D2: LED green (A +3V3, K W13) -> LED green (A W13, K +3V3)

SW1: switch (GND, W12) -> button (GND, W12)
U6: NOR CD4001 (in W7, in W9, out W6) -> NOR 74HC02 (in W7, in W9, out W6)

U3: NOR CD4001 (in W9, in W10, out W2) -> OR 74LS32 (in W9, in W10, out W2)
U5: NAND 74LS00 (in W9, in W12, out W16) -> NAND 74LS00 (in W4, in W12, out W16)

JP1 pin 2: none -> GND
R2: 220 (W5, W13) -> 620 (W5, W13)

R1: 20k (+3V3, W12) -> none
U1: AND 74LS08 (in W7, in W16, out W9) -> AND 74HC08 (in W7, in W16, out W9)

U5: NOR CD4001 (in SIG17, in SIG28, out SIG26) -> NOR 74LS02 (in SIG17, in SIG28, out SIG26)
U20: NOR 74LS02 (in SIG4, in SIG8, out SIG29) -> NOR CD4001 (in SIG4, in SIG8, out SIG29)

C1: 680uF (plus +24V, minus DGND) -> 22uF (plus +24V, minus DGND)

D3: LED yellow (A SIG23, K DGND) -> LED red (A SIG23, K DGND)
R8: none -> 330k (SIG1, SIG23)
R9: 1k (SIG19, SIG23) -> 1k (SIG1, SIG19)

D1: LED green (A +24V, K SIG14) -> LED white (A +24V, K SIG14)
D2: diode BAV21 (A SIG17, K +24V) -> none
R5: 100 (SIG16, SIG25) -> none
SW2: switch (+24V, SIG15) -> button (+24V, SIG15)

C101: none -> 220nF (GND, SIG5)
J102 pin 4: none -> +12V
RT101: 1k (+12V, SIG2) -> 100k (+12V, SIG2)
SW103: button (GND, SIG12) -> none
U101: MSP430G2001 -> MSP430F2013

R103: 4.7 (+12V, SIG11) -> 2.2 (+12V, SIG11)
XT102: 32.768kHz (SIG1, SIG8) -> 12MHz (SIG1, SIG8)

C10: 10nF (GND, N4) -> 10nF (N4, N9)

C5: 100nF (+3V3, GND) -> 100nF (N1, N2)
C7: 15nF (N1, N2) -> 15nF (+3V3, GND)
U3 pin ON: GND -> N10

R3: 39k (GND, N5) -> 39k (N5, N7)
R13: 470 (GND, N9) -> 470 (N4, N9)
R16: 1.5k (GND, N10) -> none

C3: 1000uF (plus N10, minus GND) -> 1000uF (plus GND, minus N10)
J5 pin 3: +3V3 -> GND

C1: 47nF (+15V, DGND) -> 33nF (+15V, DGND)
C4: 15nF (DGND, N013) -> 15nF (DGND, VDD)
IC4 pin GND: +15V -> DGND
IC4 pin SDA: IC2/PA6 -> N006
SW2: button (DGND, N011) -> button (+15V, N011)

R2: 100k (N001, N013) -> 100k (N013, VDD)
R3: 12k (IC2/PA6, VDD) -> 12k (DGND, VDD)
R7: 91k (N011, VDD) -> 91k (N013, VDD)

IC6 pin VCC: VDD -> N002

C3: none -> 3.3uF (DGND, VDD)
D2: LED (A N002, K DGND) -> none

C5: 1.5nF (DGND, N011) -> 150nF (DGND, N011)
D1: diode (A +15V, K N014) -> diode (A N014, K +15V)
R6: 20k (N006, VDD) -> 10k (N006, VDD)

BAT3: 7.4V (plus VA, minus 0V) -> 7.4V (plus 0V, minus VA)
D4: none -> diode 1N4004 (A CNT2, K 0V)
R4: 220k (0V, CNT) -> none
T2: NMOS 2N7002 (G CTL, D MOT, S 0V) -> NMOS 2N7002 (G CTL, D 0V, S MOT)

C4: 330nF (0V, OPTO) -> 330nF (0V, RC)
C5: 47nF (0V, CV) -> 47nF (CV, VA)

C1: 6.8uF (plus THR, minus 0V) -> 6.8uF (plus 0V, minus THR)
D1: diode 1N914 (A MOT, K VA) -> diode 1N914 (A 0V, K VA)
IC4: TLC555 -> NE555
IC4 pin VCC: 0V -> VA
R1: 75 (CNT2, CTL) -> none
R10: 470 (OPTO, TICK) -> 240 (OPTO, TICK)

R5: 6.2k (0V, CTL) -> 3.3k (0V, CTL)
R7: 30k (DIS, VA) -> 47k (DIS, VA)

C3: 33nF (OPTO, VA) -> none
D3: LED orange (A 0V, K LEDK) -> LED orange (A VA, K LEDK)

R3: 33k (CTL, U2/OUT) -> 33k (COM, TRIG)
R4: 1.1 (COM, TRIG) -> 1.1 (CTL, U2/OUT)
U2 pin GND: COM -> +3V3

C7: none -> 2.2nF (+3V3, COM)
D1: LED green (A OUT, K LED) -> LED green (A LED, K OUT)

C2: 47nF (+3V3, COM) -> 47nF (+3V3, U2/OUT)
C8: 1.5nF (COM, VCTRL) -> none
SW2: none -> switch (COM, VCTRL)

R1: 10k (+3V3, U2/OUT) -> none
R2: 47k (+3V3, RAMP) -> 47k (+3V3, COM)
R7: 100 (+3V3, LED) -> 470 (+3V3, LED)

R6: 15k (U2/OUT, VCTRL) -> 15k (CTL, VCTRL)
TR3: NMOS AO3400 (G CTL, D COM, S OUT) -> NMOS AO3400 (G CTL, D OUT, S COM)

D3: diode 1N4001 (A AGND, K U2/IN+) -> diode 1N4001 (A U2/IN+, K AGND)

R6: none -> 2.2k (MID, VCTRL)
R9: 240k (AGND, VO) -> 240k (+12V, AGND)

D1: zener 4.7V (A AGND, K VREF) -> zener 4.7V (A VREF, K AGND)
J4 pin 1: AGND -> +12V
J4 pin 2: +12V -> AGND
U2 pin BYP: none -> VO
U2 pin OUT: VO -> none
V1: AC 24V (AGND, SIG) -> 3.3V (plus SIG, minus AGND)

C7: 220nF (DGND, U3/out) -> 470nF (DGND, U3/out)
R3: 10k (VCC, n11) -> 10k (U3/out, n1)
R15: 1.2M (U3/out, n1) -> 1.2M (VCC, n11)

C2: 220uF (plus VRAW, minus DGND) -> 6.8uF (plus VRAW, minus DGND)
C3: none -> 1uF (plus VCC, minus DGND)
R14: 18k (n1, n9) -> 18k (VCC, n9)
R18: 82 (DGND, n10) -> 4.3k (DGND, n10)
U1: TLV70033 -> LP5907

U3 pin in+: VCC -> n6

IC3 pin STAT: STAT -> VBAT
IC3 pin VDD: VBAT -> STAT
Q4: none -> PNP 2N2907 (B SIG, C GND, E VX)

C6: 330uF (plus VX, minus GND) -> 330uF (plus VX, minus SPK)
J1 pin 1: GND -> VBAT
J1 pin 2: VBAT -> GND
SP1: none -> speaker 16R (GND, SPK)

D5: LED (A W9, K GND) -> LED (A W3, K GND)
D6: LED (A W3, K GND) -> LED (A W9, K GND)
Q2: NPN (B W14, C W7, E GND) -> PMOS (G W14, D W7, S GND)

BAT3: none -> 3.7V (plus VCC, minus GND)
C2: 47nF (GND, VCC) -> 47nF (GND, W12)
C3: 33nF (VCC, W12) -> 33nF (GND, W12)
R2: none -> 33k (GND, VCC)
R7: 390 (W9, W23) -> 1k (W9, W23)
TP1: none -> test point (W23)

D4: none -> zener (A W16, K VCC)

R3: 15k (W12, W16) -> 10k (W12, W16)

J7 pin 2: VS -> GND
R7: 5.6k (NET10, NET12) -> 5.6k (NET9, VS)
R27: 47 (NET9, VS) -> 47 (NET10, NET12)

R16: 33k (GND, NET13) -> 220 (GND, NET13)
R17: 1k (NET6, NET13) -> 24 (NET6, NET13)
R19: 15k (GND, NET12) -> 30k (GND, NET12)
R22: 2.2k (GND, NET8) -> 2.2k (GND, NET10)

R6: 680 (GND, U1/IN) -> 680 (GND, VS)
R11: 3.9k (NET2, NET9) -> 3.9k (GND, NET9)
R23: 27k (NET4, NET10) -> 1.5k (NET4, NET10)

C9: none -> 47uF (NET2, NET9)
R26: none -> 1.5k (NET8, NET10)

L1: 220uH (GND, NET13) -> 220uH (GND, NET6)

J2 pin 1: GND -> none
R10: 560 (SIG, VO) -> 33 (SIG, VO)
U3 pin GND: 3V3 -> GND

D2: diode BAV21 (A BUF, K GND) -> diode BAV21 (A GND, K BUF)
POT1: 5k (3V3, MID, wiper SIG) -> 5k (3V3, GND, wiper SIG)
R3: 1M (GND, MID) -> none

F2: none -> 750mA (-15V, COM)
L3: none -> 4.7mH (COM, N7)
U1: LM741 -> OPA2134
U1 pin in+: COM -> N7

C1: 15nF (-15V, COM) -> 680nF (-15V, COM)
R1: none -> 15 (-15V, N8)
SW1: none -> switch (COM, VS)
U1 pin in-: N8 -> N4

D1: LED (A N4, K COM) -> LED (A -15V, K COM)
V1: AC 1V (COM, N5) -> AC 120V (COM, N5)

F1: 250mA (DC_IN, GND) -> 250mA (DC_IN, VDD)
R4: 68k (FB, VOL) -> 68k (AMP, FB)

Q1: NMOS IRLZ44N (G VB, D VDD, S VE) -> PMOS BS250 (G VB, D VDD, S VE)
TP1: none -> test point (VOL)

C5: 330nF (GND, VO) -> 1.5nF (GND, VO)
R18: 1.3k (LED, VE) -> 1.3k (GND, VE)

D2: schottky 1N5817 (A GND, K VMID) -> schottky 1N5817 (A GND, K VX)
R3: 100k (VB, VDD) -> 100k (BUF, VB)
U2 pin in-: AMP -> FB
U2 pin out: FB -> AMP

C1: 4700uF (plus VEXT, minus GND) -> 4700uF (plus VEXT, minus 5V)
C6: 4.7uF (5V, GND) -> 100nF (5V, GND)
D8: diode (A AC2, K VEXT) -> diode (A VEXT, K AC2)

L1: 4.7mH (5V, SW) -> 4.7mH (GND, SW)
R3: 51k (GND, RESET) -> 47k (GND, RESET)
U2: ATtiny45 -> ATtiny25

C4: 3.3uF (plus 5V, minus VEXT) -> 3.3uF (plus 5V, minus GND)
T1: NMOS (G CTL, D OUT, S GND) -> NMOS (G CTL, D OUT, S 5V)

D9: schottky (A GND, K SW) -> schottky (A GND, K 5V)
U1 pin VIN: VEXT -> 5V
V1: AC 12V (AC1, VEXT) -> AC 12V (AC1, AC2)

* WHAT YOU HAVE TO DO *
Search the records for the string "test" and, wherever a line contains it, please copy that line.

* EXERCISE RESULT *
TP1: none -> test point (W23)
TP1: none -> test point (VOL)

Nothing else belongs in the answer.